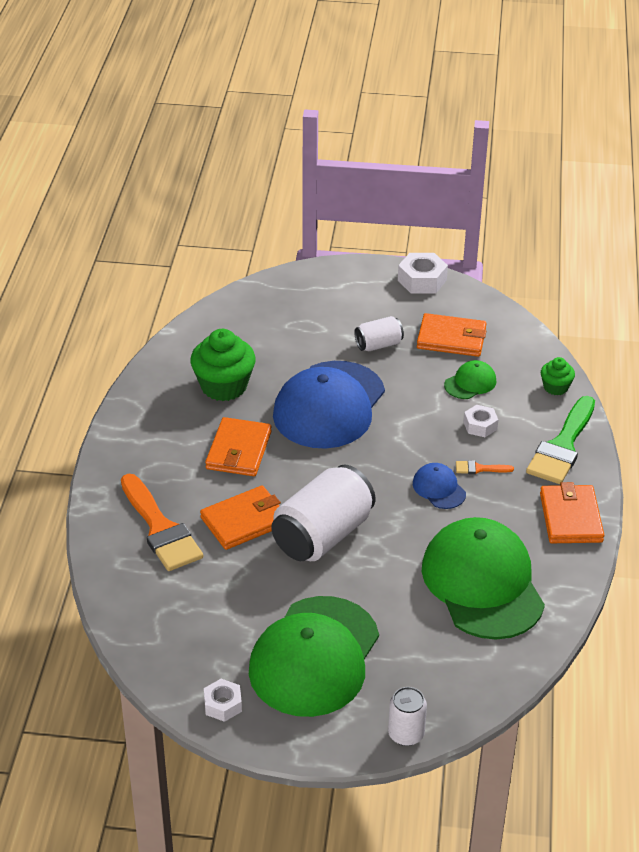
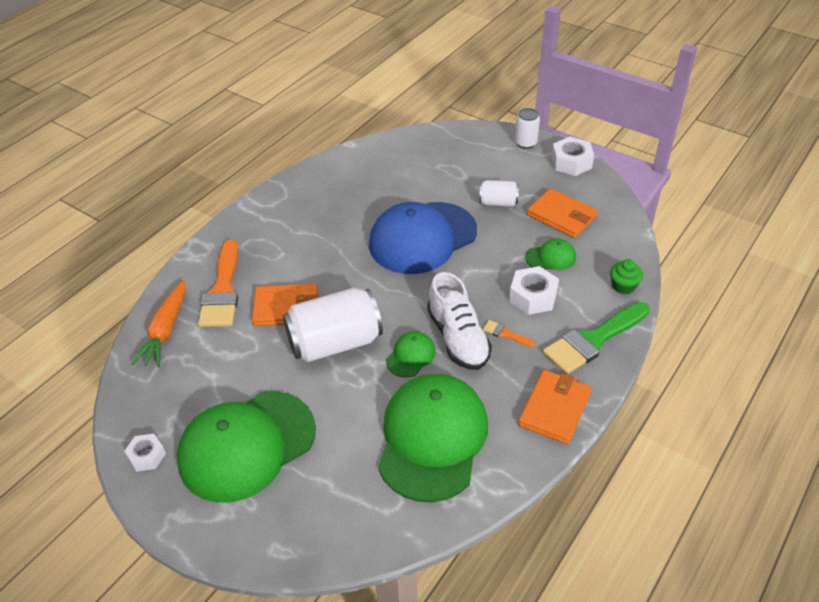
camera: 30 degrees right, 5 degrees up
green cupcake [190,329,256,401] -> none
orange wallet [205,417,272,476] -> none
white can [388,687,427,746] -> white can moved to [515,108,540,149]
blue cap [413,463,466,509] -> white shoe [427,272,492,370]
white nut [464,405,498,437] -> white nut [509,266,559,315], size x1.57
none -> orange carrot [131,280,186,367]
none -> green cap [386,331,436,378]

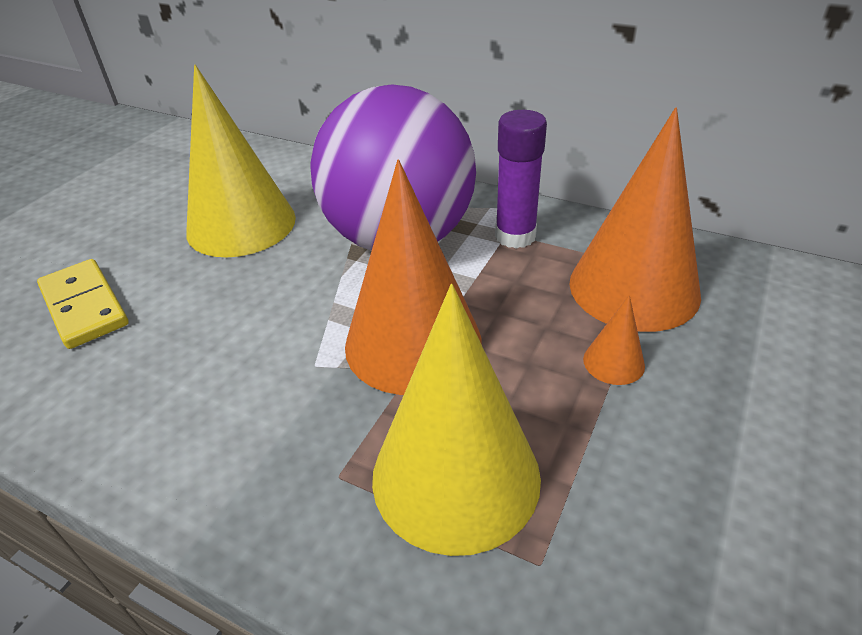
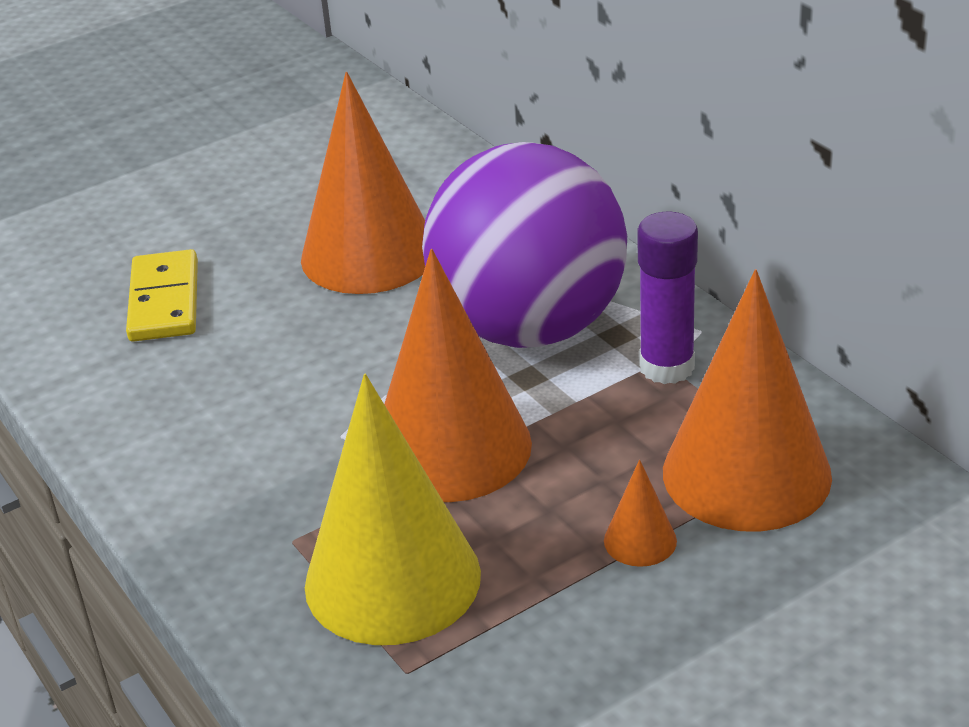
camera: 30 degrees right, 5 degrees down
yellow cone [186,65,296,257] -> orange cone [301,72,425,294]

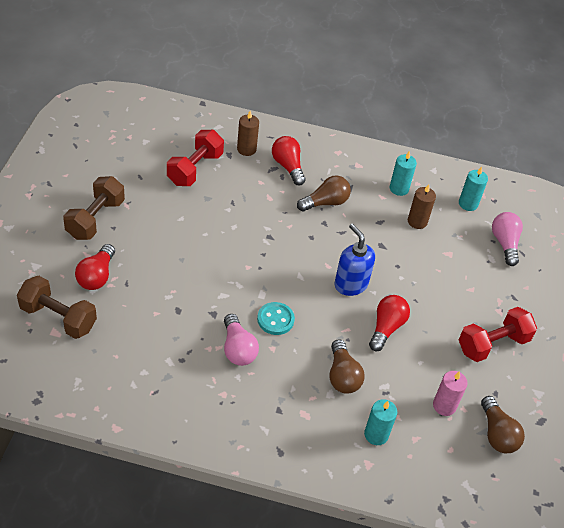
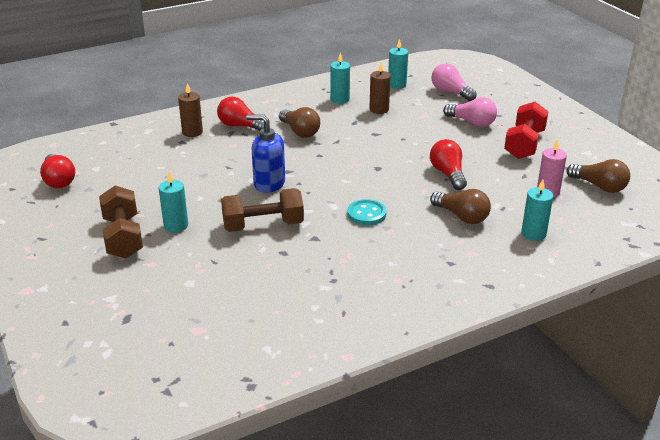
camera: 35 degrees left, 15 degrees down
brown dumbbell [17,276,97,339] -> brown dumbbell moved to [221,188,304,232]
red light bulb [75,244,115,290] -> red light bulb moved to [40,154,75,188]
red dumbbell [167,130,224,186] -> none
pink light bulb [224,314,259,366] -> pink light bulb moved to [443,97,497,127]
brown light bulb [297,176,351,212] -> brown light bulb turned 120 degrees clockwise [279,107,320,138]
blue soap dispenser [334,223,375,296] -> blue soap dispenser moved to [246,114,285,193]
none -> turquoise candle [159,171,188,233]

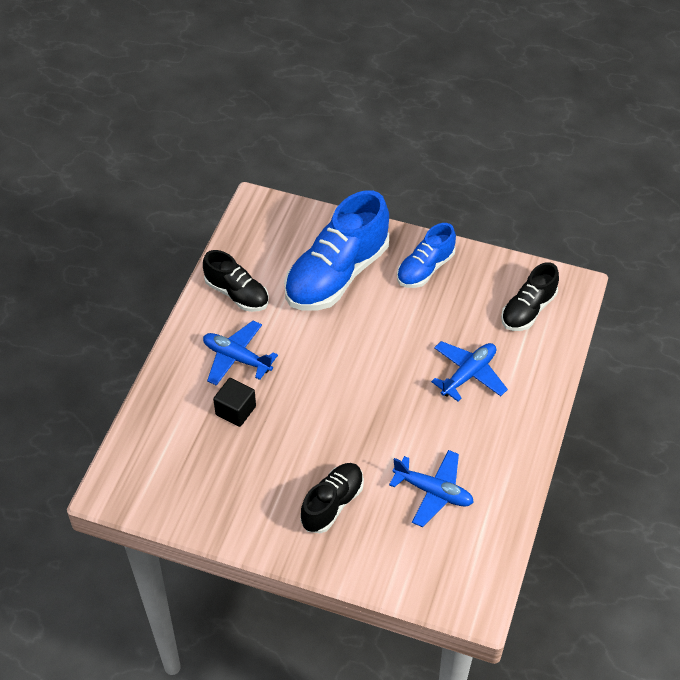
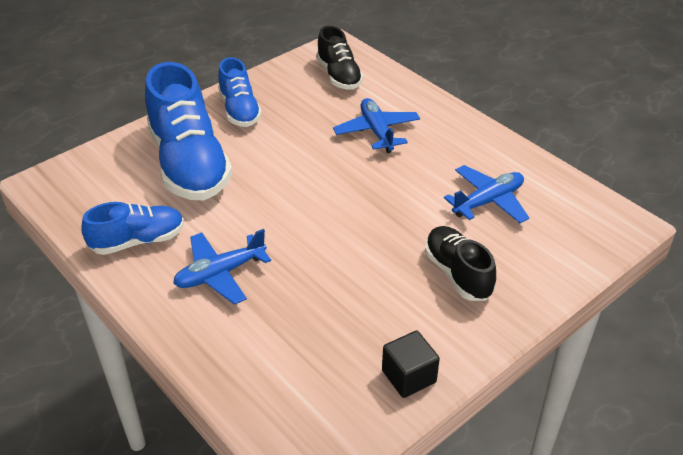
camera: 60 degrees left, 10 degrees down
black shoe [203,250,269,312] -> blue shoe [81,202,184,255]
black cube [213,378,256,427] -> black cube moved to [382,331,440,398]

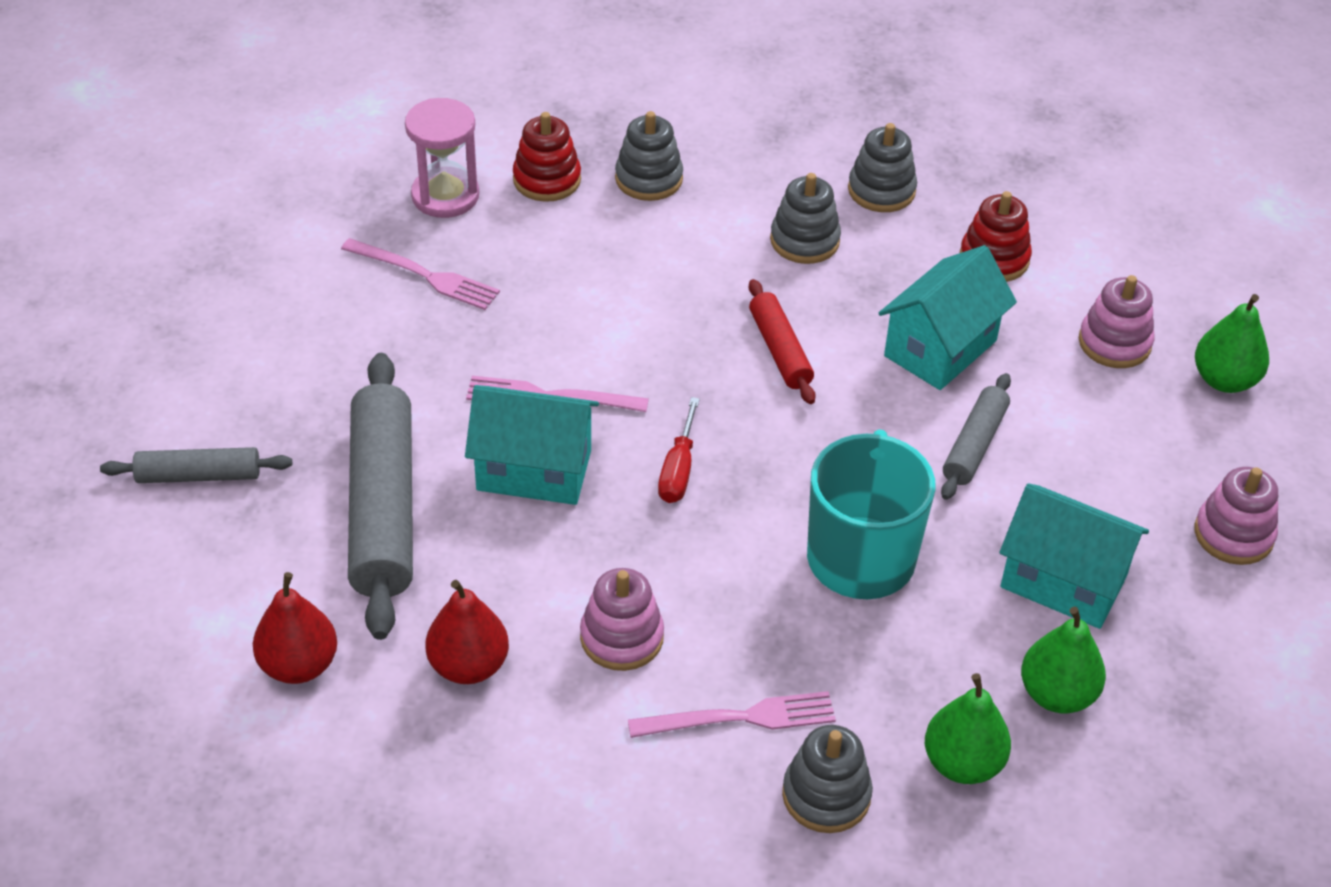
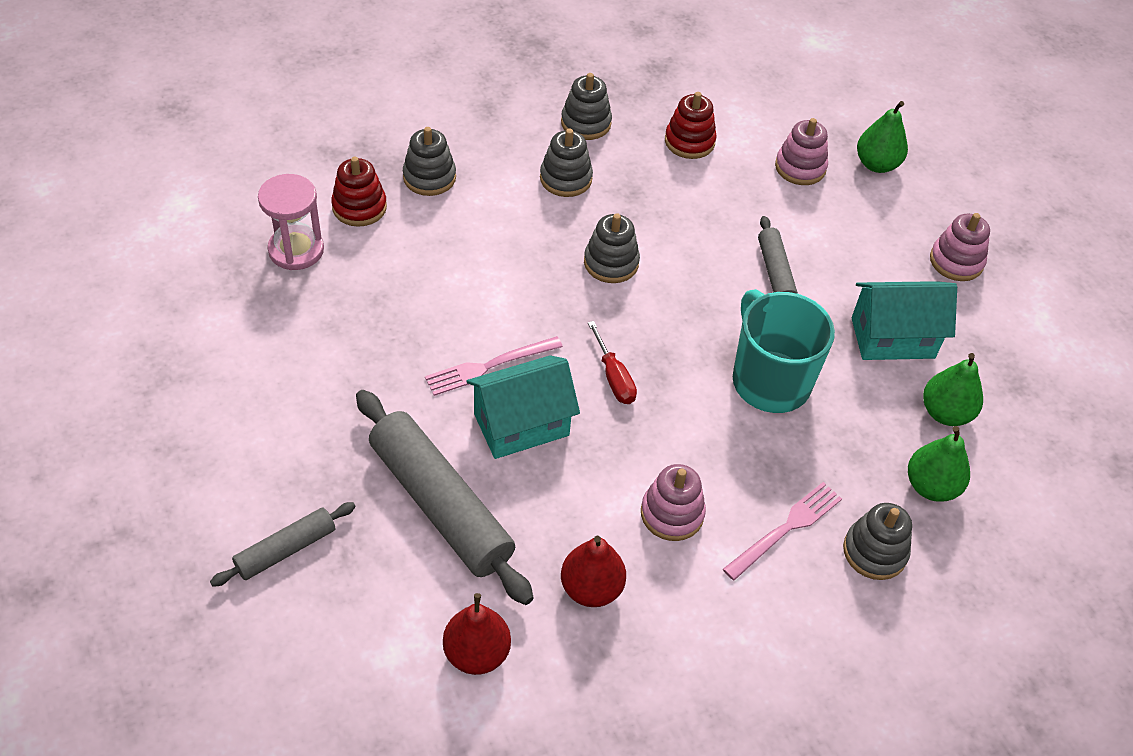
camera: 35 degrees left, 5 degrees up
pink fork [341,238,500,310] -> none
red rolling pin [749,279,816,404] -> grey stacking toy [584,213,640,283]
turquoise house [879,245,1017,390] -> none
________________________________________
• **Work to complete**
Verbatim, write out the line containing "blue soap dispenser [334,223,375,296]" and all later lines through the end of the records, leaving every picture out.

• **Output for this task**
blue soap dispenser [334,223,375,296] -> blue soap dispenser moved to [246,114,285,193]
none -> turquoise candle [159,171,188,233]

camera: 60 degrees left, 10 degrees down
black shoe [203,250,269,312] -> blue shoe [81,202,184,255]
black cube [213,378,256,427] -> black cube moved to [382,331,440,398]

camera: 35 degrees left, 5 degrees up
pink fork [341,238,500,310] -> none
red rolling pin [749,279,816,404] -> grey stacking toy [584,213,640,283]
turquoise house [879,245,1017,390] -> none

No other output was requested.